* **Brief**
A faithful transcript of every entry is required; pictures do not belong in it.

* **Supplied information**
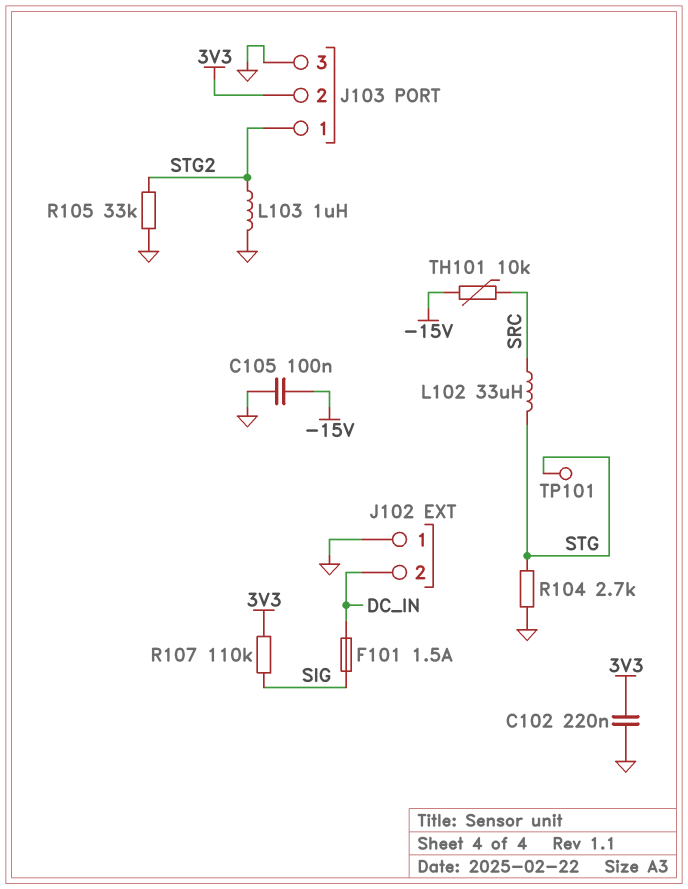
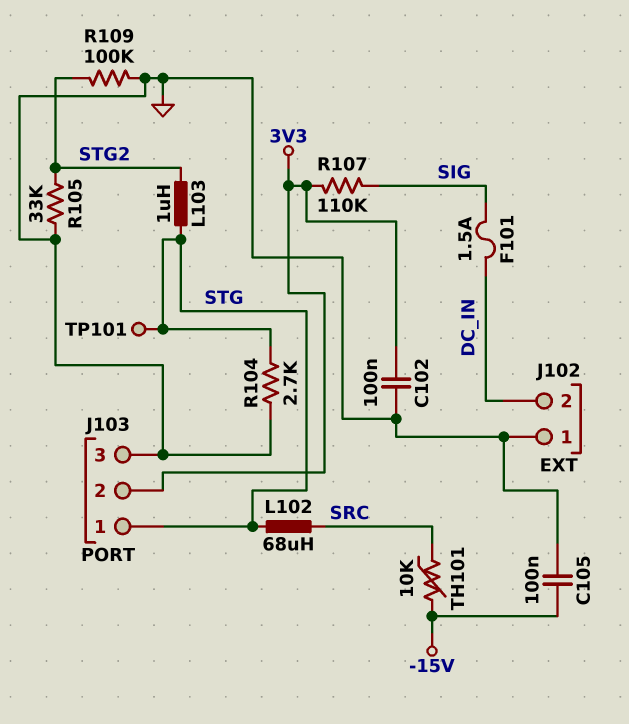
C102: 220nF (3V3, GND) -> 100nF (3V3, GND)
J103 pin 1: STG2 -> STG
L102: 33uH (SRC, STG) -> 68uH (SRC, STG)
L103: 1uH (GND, STG2) -> 1uH (STG, STG2)
R109: none -> 100k (GND, STG2)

* **Response to the task**
C102: 220nF (3V3, GND) -> 100nF (3V3, GND)
J103 pin 1: STG2 -> STG
L102: 33uH (SRC, STG) -> 68uH (SRC, STG)
L103: 1uH (GND, STG2) -> 1uH (STG, STG2)
R109: none -> 100k (GND, STG2)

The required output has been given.